_GIVEN ENTRIES_

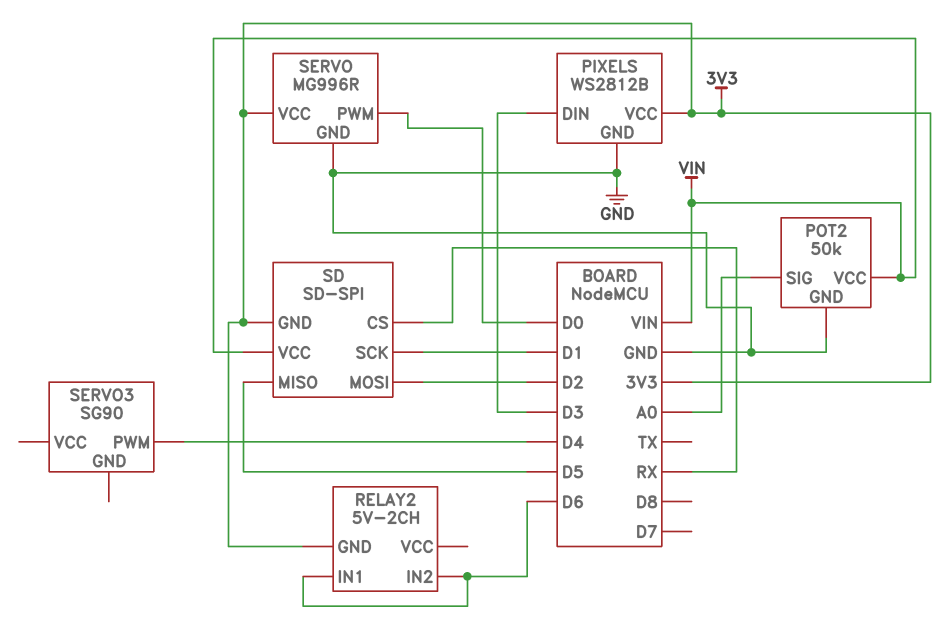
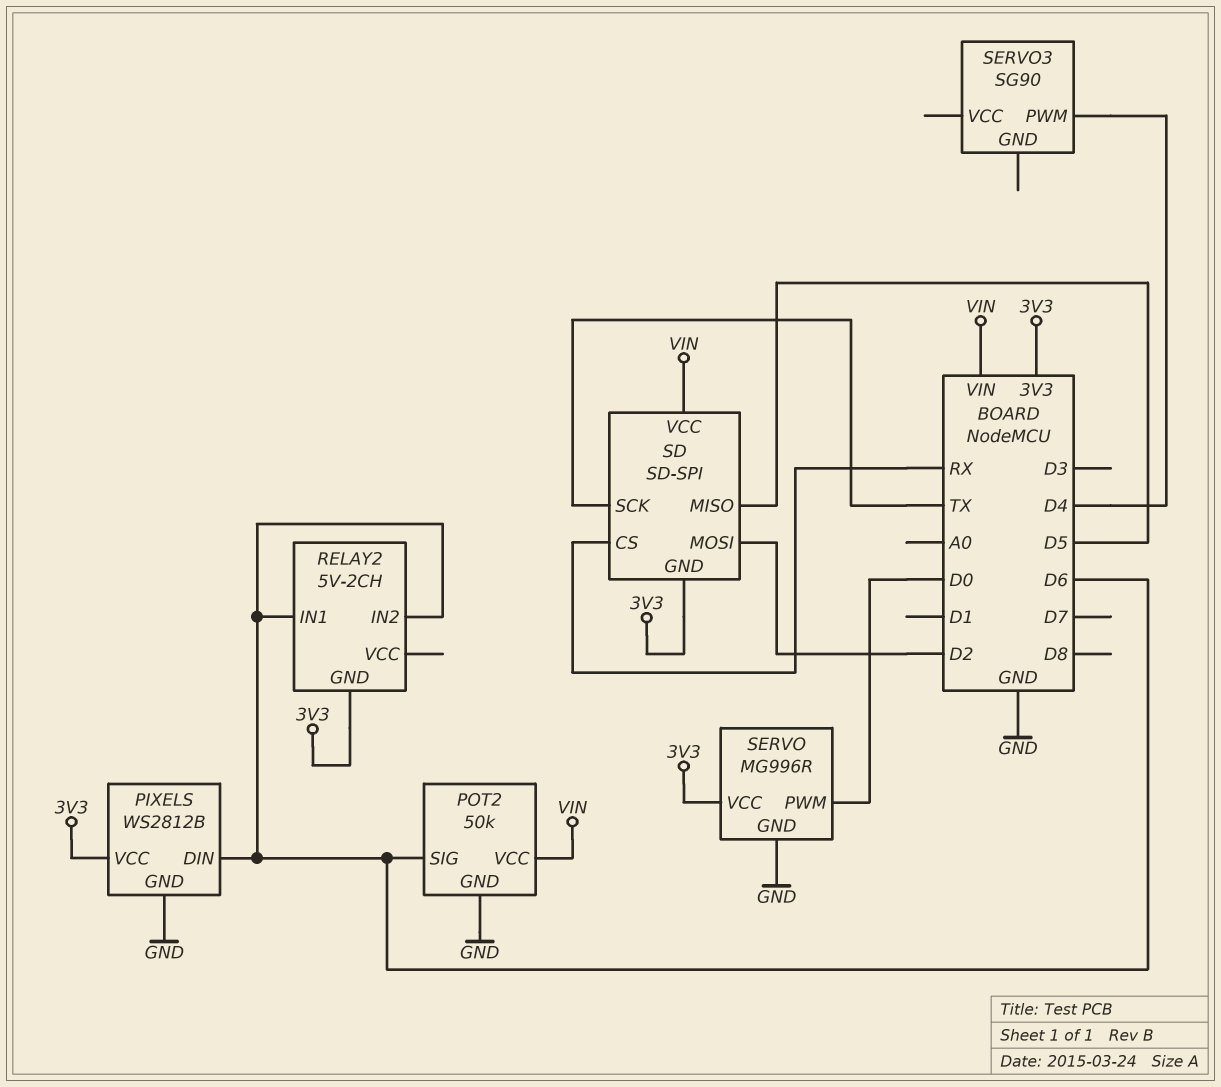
PIXELS pin DIN: D3 -> D6
POT2 pin SIG: A0 -> D6
SD pin SCK: D1 -> TX

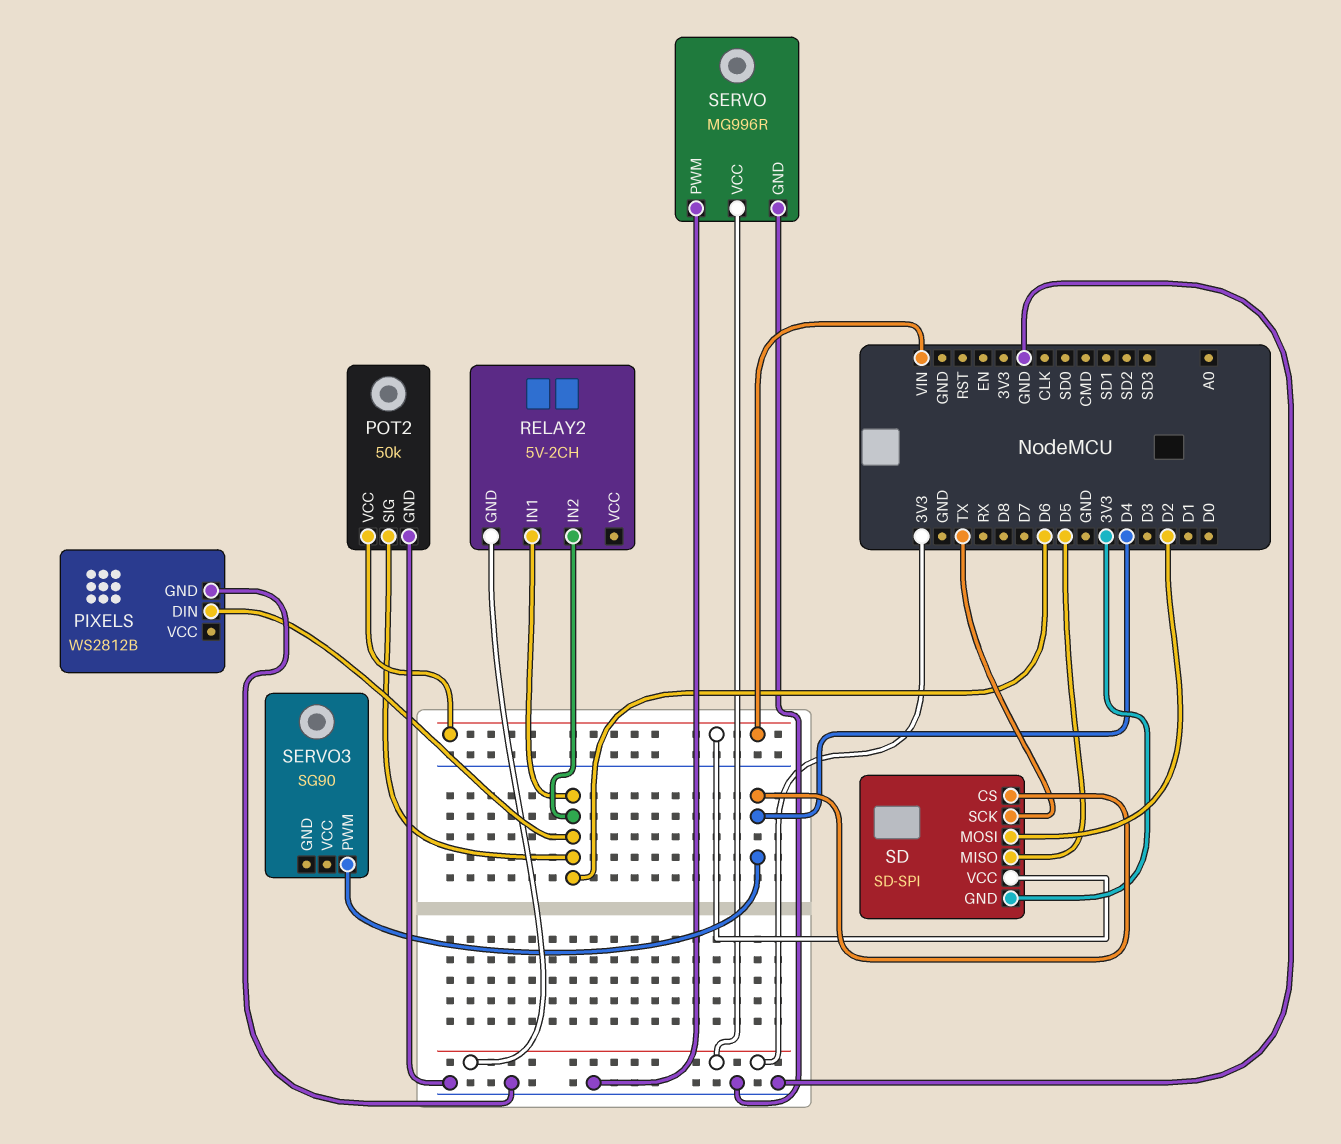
PIXELS pin VCC: 3V3 -> none
SD pin CS: RX -> D4
SERVO pin PWM: D0 -> GND

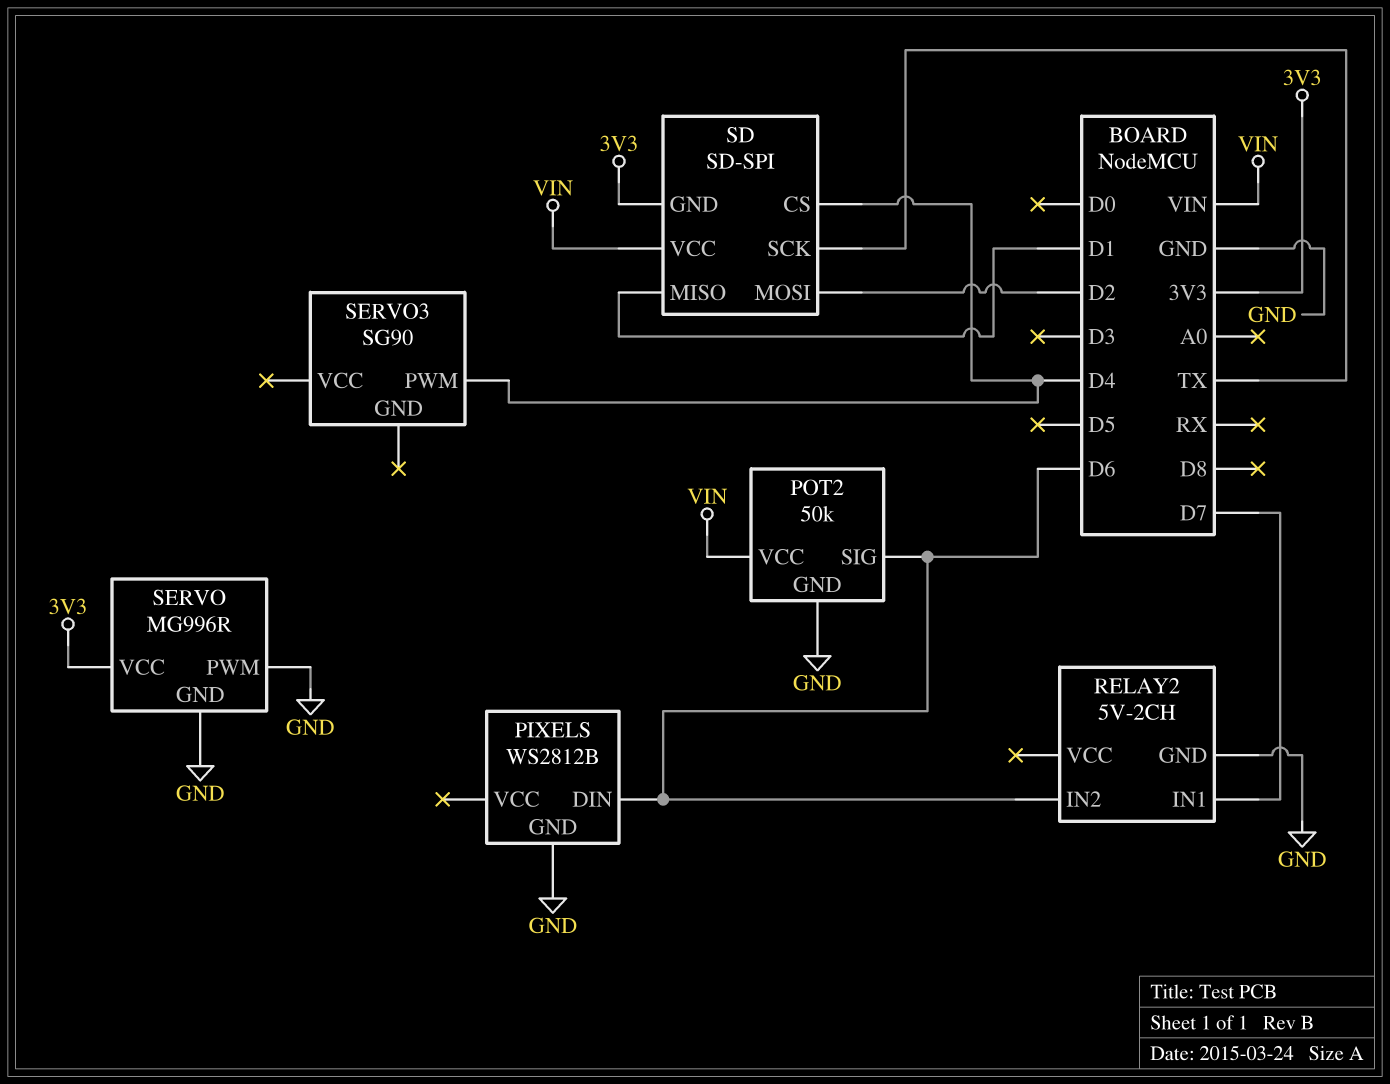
RELAY2 pin GND: 3V3 -> GND
RELAY2 pin IN1: D6 -> D7
SD pin MISO: D5 -> D1

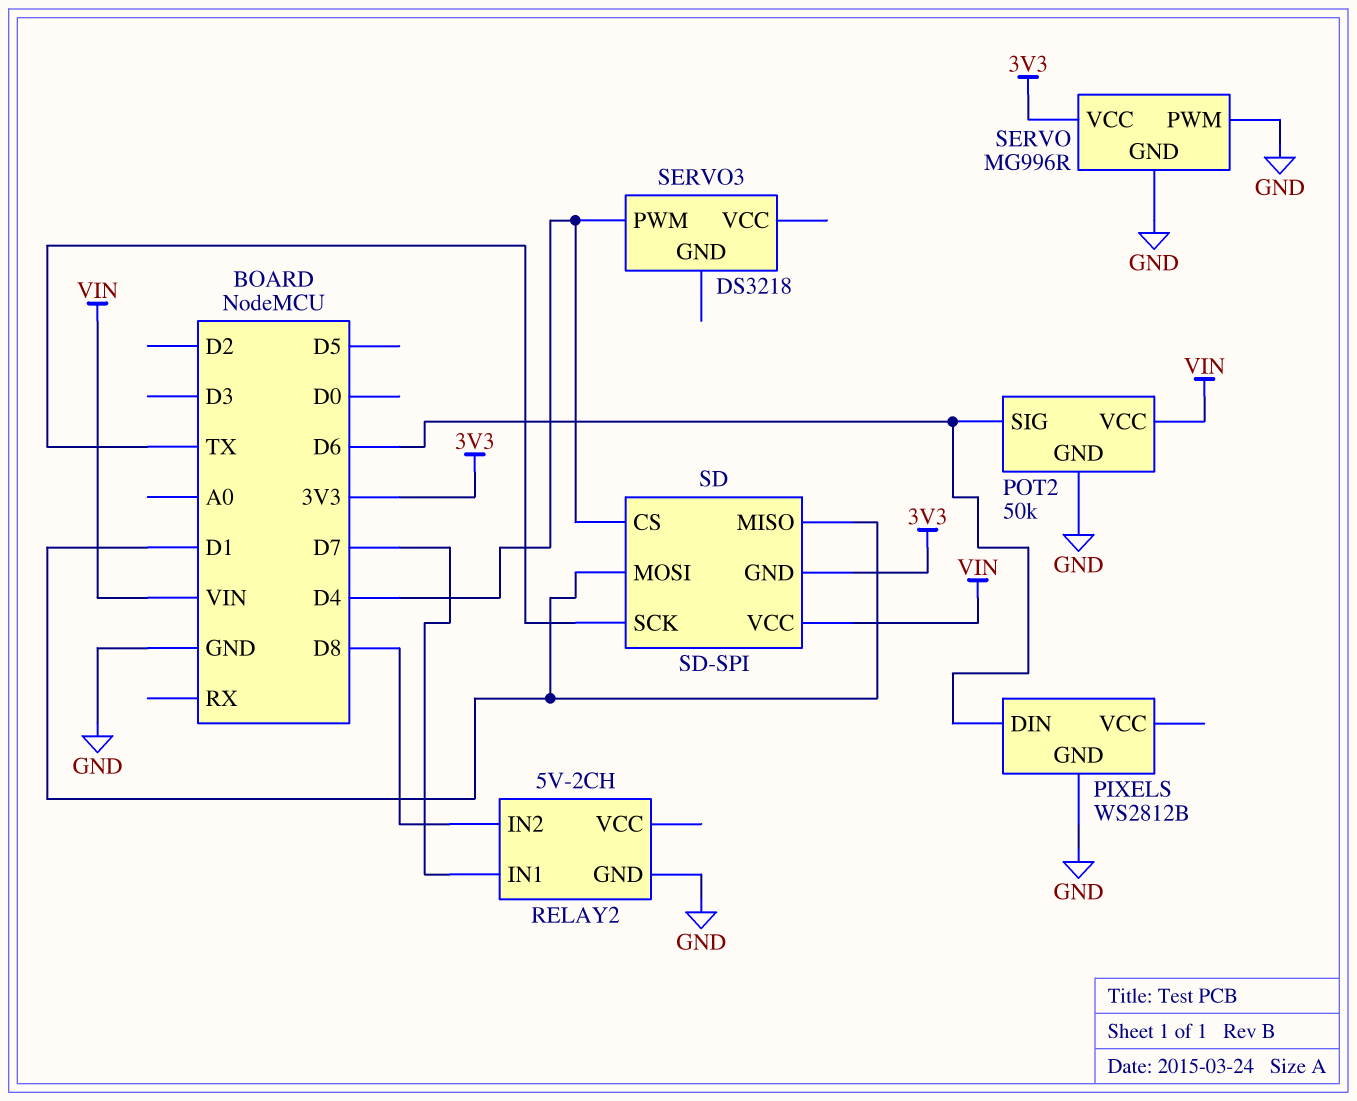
RELAY2 pin IN2: D6 -> D8
SD pin MOSI: D2 -> D1
SERVO3: SG90 -> DS3218

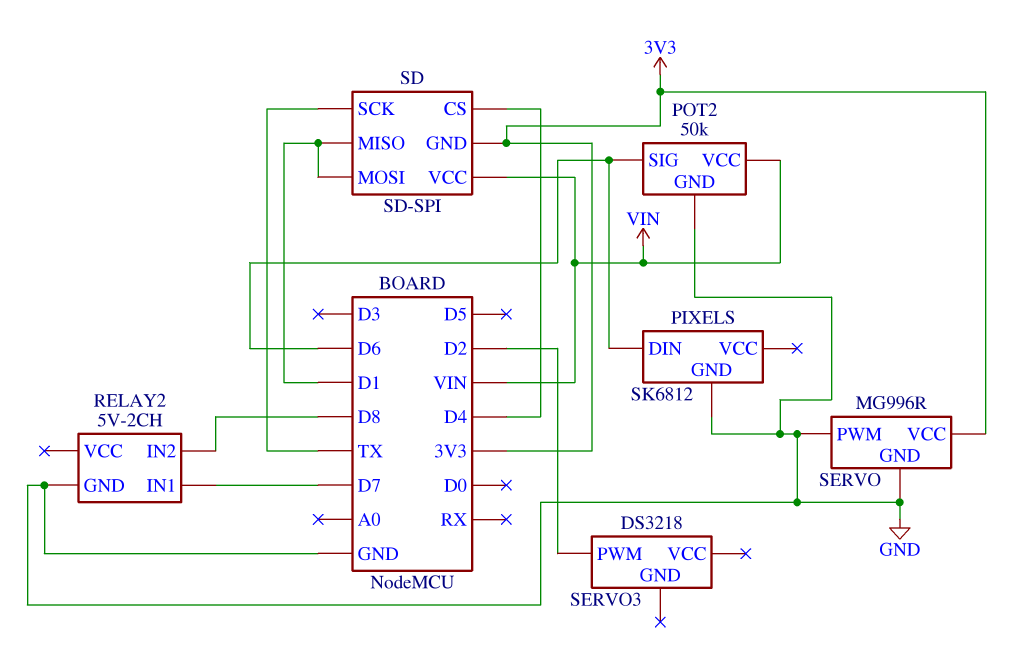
PIXELS: WS2812B -> SK6812
SERVO3 pin PWM: D4 -> D2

_WORK TASK_
Pictures stay out, but everything else in the records must be output exactly.

_OUTPUT FOR THIS EXERCISE_
PIXELS pin DIN: D3 -> D6
POT2 pin SIG: A0 -> D6
SD pin SCK: D1 -> TX

PIXELS pin VCC: 3V3 -> none
SD pin CS: RX -> D4
SERVO pin PWM: D0 -> GND

RELAY2 pin GND: 3V3 -> GND
RELAY2 pin IN1: D6 -> D7
SD pin MISO: D5 -> D1

RELAY2 pin IN2: D6 -> D8
SD pin MOSI: D2 -> D1
SERVO3: SG90 -> DS3218

PIXELS: WS2812B -> SK6812
SERVO3 pin PWM: D4 -> D2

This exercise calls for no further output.